◆ PROBLEM DESCRIPTION ◆
Only the count should appear in your answer: how many lines of the data below contain the word "blue"?

◆ DATA PROVIDED ◆
Segment Open

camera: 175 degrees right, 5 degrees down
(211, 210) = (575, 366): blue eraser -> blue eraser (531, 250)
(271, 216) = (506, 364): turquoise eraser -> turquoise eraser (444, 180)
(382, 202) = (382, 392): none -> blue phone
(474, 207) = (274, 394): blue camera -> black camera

Segment Closed
Segment Open

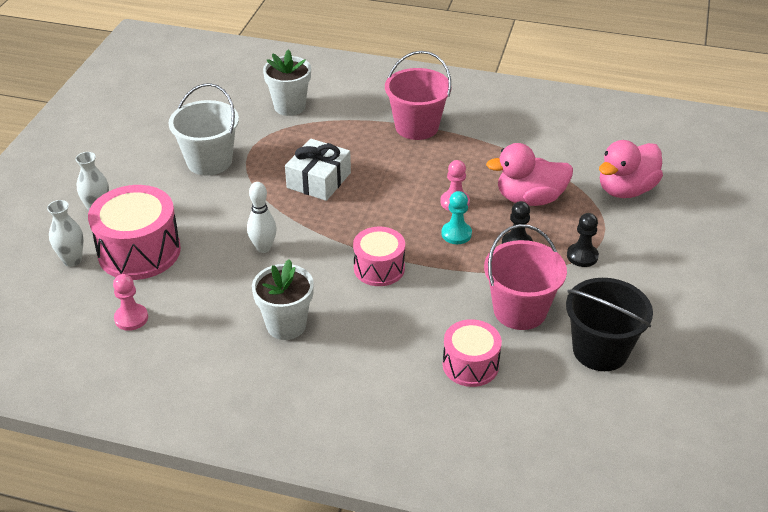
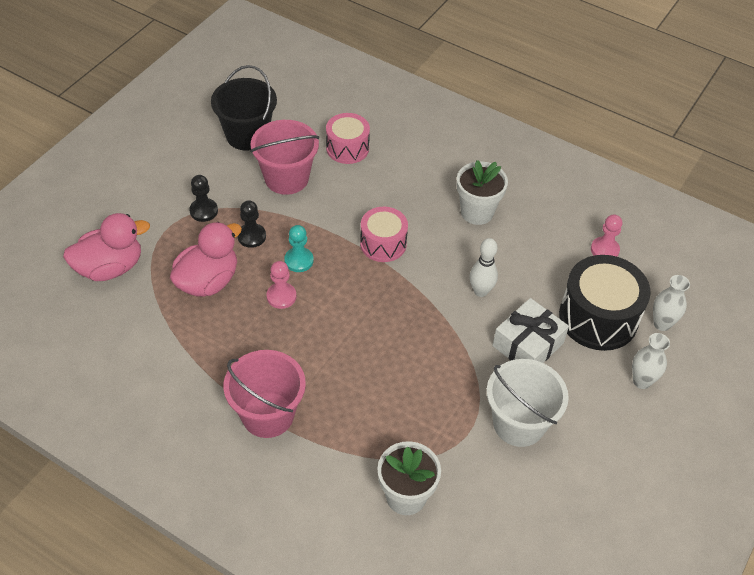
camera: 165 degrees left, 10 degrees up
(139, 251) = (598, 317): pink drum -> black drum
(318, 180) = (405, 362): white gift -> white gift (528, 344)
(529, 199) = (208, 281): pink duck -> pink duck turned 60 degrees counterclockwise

Segment Closed
Segment Open

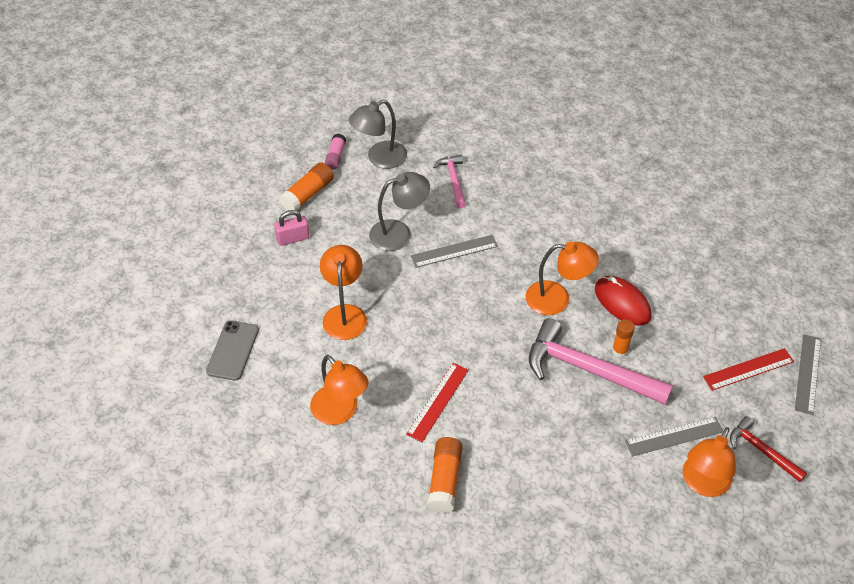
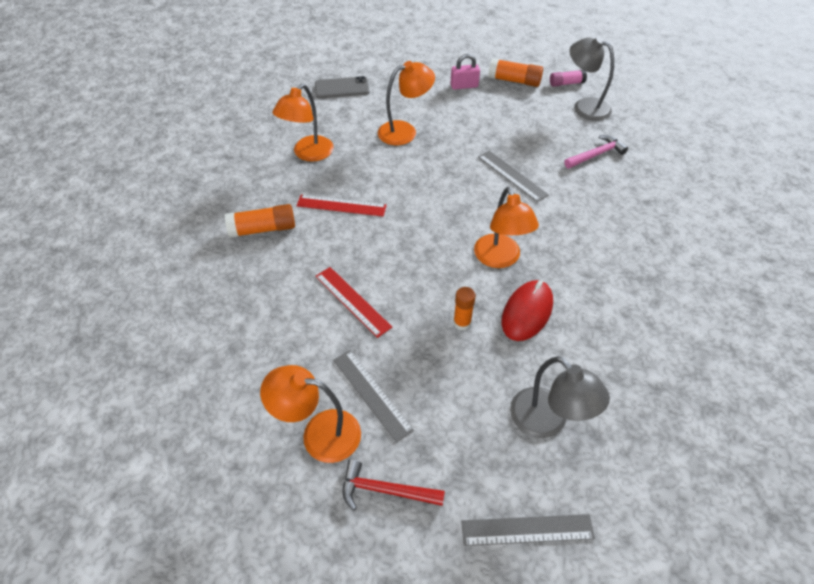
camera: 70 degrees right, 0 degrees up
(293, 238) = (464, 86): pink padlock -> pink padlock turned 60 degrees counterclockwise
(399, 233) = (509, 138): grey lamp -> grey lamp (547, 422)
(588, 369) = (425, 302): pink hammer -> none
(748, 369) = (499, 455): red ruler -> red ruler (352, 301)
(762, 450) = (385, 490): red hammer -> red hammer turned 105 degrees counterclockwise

Segment Closed

◆ RESULT FOR THIS EXERCISE ◆
3